Scan the data for "from" and copy the lines it appears in.

▸ PROVIDED DATA:
--------------------------------

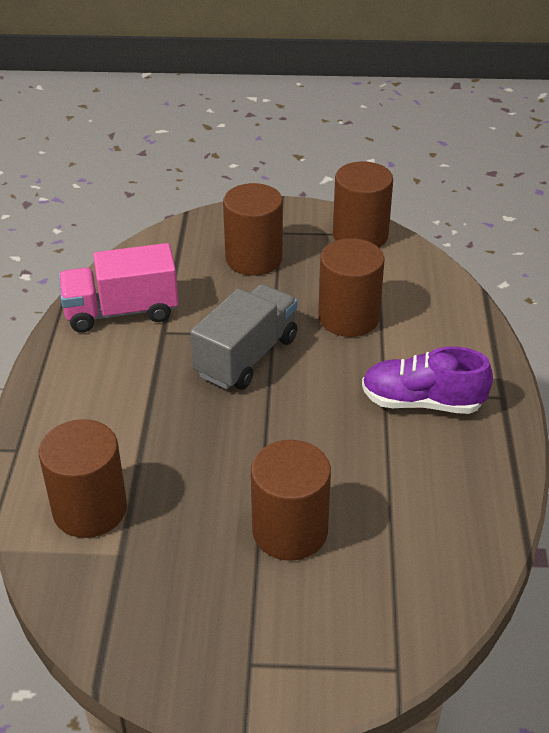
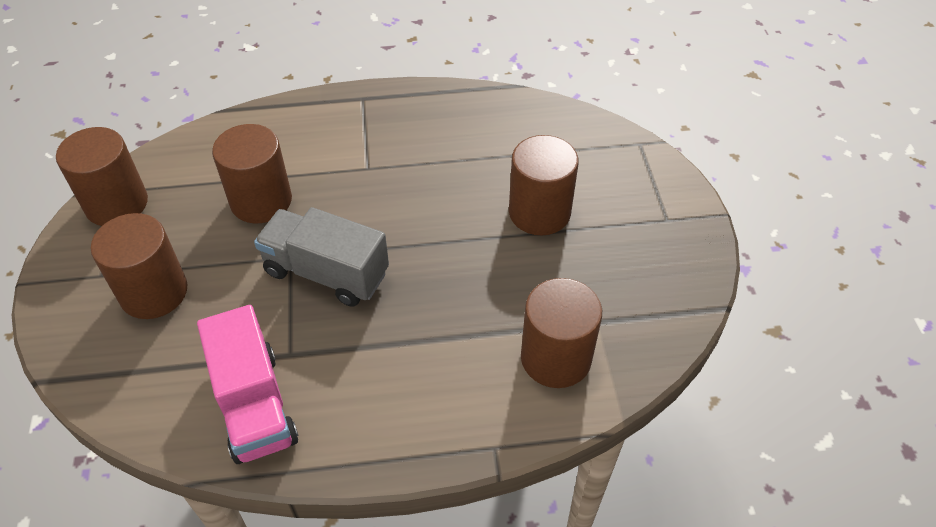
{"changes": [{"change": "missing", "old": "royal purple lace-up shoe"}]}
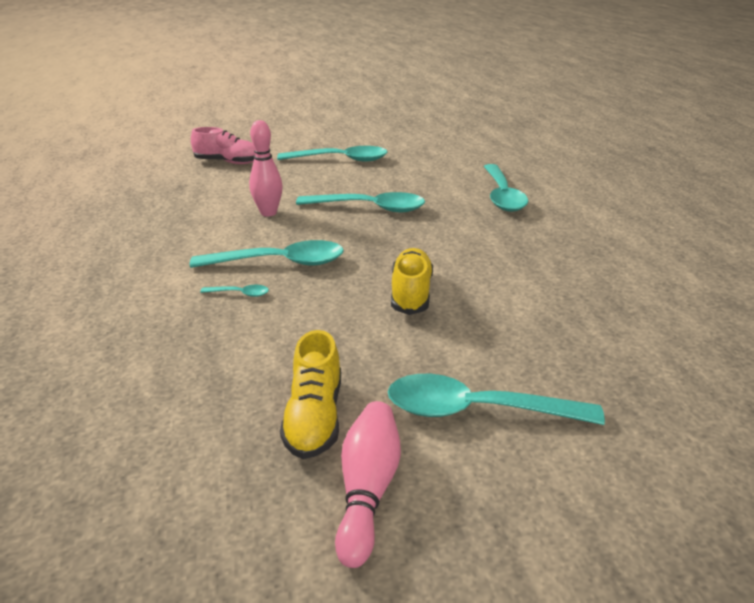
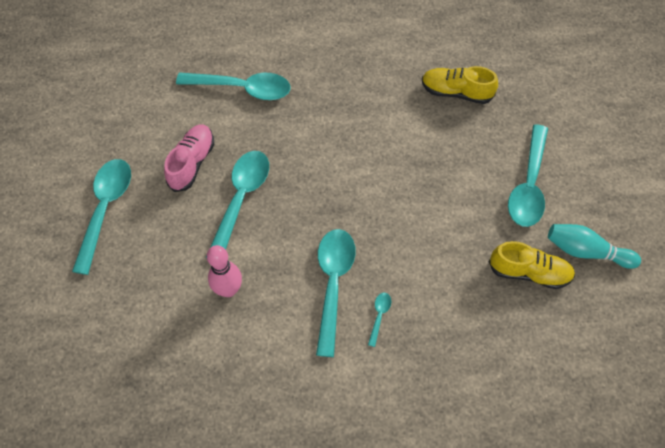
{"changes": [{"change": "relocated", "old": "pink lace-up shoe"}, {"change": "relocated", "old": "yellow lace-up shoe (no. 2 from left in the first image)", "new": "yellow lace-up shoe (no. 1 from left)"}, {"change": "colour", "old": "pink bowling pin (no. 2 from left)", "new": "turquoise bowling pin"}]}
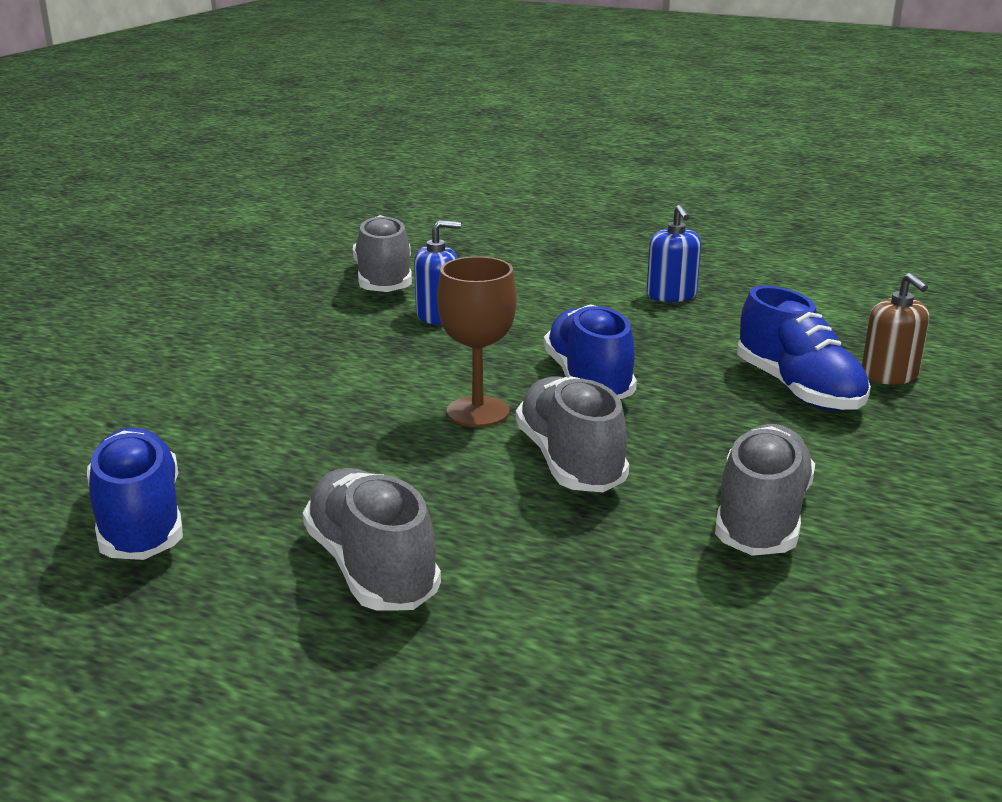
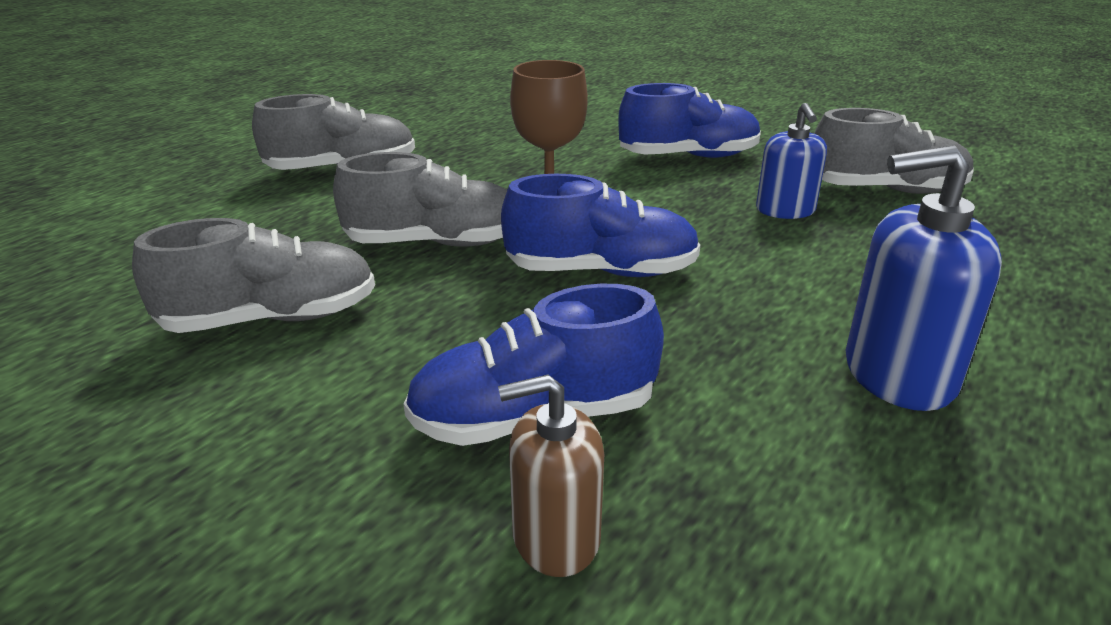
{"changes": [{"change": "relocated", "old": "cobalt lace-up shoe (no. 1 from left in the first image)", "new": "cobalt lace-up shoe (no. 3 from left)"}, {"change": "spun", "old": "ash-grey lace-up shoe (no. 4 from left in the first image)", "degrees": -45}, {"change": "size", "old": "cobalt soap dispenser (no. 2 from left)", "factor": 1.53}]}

--------------------------------

▸ RESULT FOR THIS TASK:
{"changes": [{"change": "relocated", "old": "pink lace-up shoe"}, {"change": "relocated", "old": "yellow lace-up shoe (no. 2 from left in the first image)", "new": "yellow lace-up shoe (no. 1 from left)"}, {"change": "colour", "old": "pink bowling pin (no. 2 from left)", "new": "turquoise bowling pin"}]}
{"changes": [{"change": "relocated", "old": "cobalt lace-up shoe (no. 1 from left in the first image)", "new": "cobalt lace-up shoe (no. 3 from left)"}, {"change": "spun", "old": "ash-grey lace-up shoe (no. 4 from left in the first image)", "degrees": -45}, {"change": "size", "old": "cobalt soap dispenser (no. 2 from left)", "factor": 1.53}]}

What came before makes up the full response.